++++ MATERIAL PROVIDED ++++

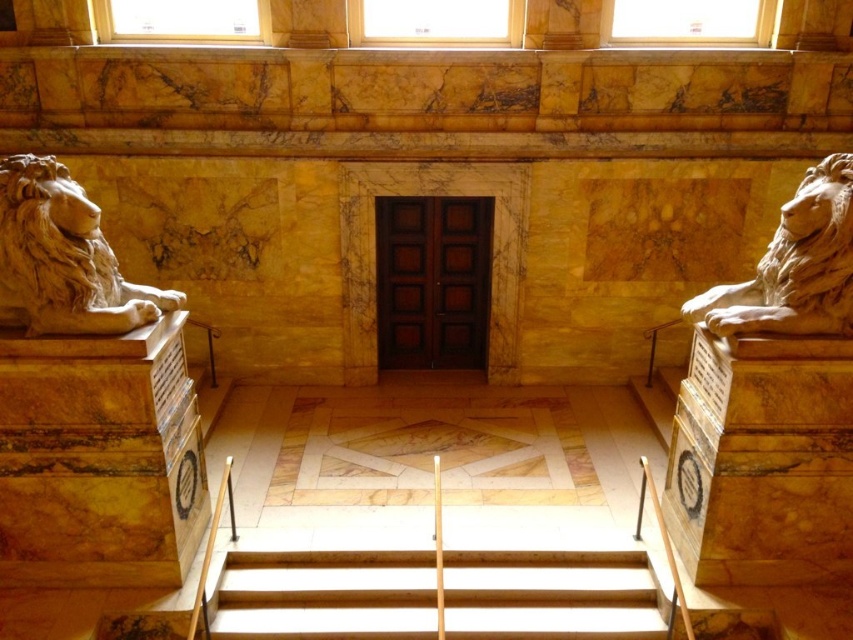
You are an interior designer planning to place a 1.5 meter wide decorative rug in this space. Considering the wooden stairs at center and the white marble lion at right, which object should the rug be placed closer to to ensure it fits without overlapping either?

The wooden stairs at center is wider than the white marble lion at right. Therefore, placing the rug closer to the white marble lion at right would ensure it fits within the available space without overlapping either object.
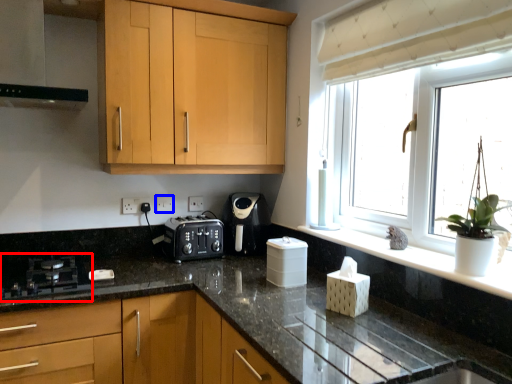
Question: Which object is further to the camera taking this photo, gas stove (highlighted by a red box) or electric outlet (highlighted by a blue box)?

Choices:
 (A) gas stove
 (B) electric outlet

Answer: (B)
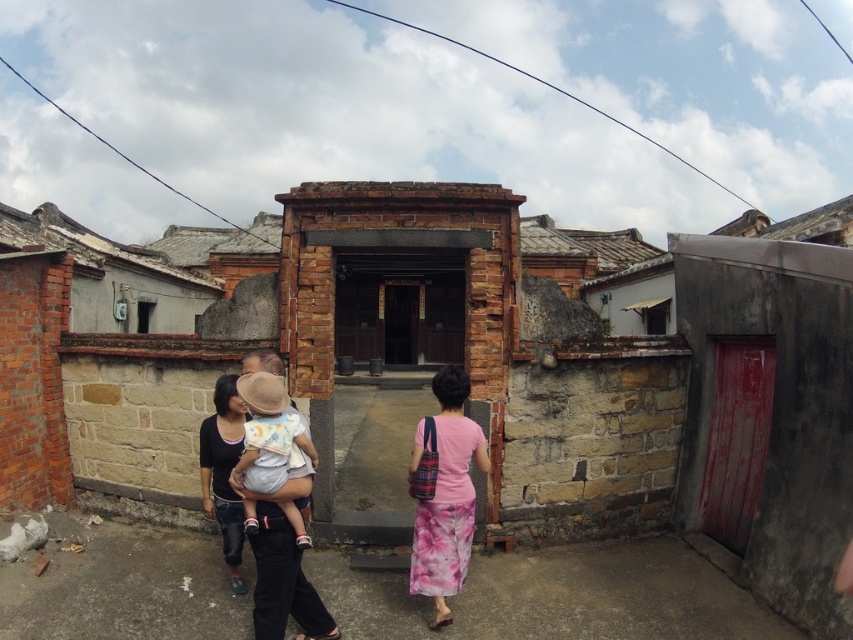
You are a tailor working in the village and need to adjust the distance between the matte black shirt at center and the pink fabric dress at center to 36 inches. Can you achieve this by moving only one of the garments?

The current distance between the matte black shirt at center and the pink fabric dress at center is 34.50 inches. To reach 36 inches, you can move either the matte black shirt at center or the pink fabric dress at center by 1.5 inches away from each other. This adjustment would achieve the desired distance without needing to move both items.

You are standing in the courtyard of the traditional Chinese village scene. You notice two points marked in the image, one at coordinates point (x=444, y=419) and another at point (x=303, y=428). From your current position, which point is closer to you?

Point (x=303, y=428) is closer to you because it is in front of point (x=444, y=419) according to the spatial arrangement.

In the scene shown: You are a photographer standing in the courtyard of a traditional Chinese village house. You see a pink fabric dress at center and a light beige cotton baby at center. Which object is located to the right of the other?

The pink fabric dress at center is positioned on the right side of light beige cotton baby at center.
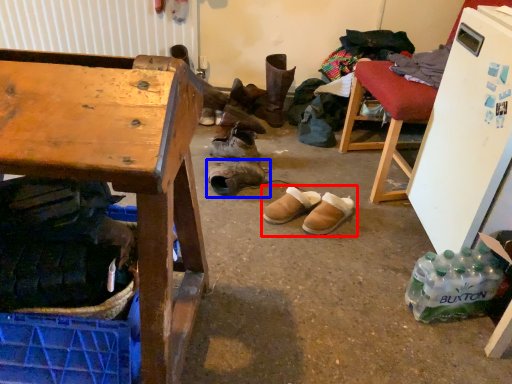
Question: Among these objects, which one is nearest to the camera, footwear (highlighted by a red box) or footwear (highlighted by a blue box)?

Choices:
 (A) footwear
 (B) footwear

Answer: (A)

++++

**WRITTEN INSTRUCTION**
Render the stretch from the start of the records through the line containing "Point (x=303, y=428) is" as a JSON list of strings, one string per line, omitting blank lines and leaving out the pictures.

**COMPLETE OUTPUT**
[
  "You are an interior designer planning to place a 1.5 meter wide decorative rug in this space. Considering the wooden stairs at center and the white marble lion at right, which object should the rug be placed closer to to ensure it fits without overlapping either?",
  "The wooden stairs at center is wider than the white marble lion at right. Therefore, placing the rug closer to the white marble lion at right would ensure it fits within the available space without overlapping either object.",
  "Question: Which object is further to the camera taking this photo, gas stove (highlighted by a red box) or electric outlet (highlighted by a blue box)?",
  "Choices:",
  " (A) gas stove",
  " (B) electric outlet",
  "Answer: (B)",
  "You are a tailor working in the village and need to adjust the distance between the matte black shirt at center and the pink fabric dress at center to 36 inches. Can you achieve this by moving only one of the garments?",
  "The current distance between the matte black shirt at center and the pink fabric dress at center is 34.50 inches. To reach 36 inches, you can move either the matte black shirt at center or the pink fabric dress at center by 1.5 inches away from each other. This adjustment would achieve the desired distance without needing to move both items.",
  "You are standing in the courtyard of the traditional Chinese village scene. You notice two points marked in the image, one at coordinates point (x=444, y=419) and another at point (x=303, y=428). From your current position, which point is closer to you?",
  "Point (x=303, y=428) is closer to you because it is in front of point (x=444, y=419) according to the spatial arrangement."
]